*** Task input ***

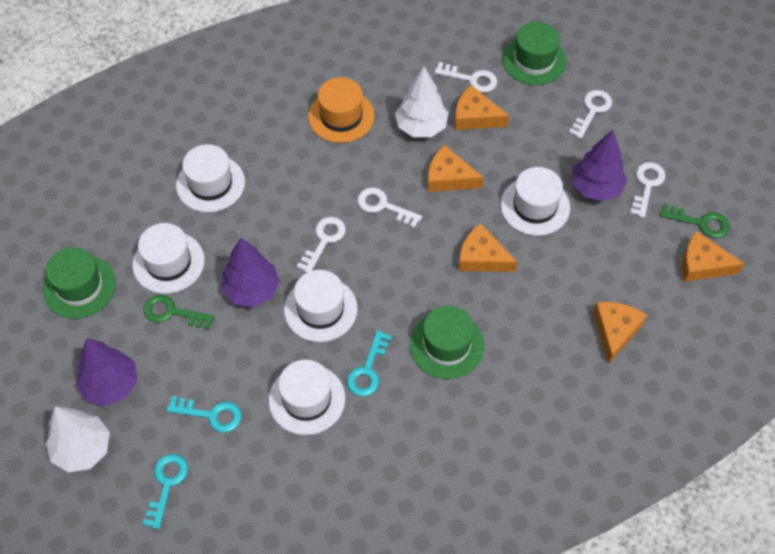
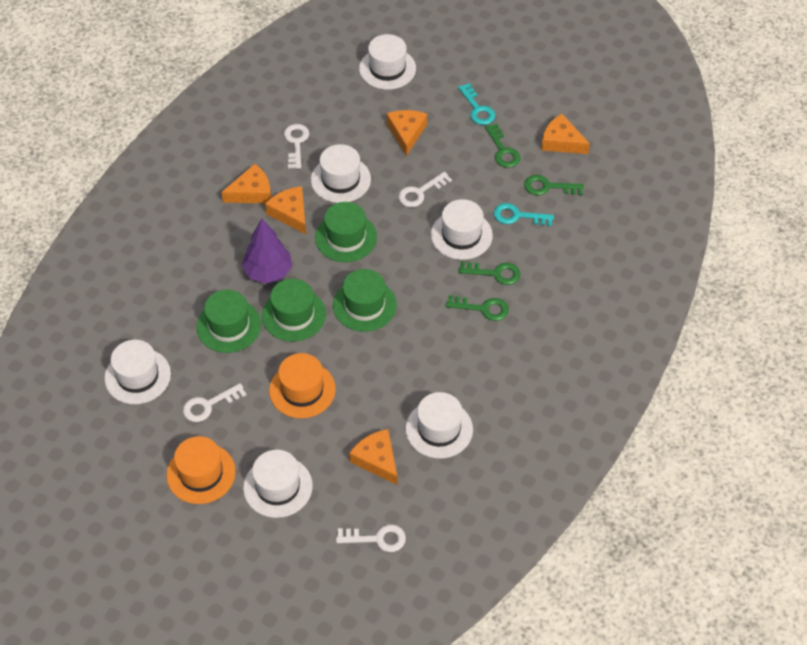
green hat: 3 -> 4
green key: 2 -> 4
orange hat: 1 -> 2
purple tree: 3 -> 1
turquoise key: 3 -> 2
white hat: 5 -> 6
white key: 5 -> 4
white tree: 2 -> 0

***

Description of the task:
Give the number of lines in the entries above that include the string "white". No other output is expected.

Response area:
3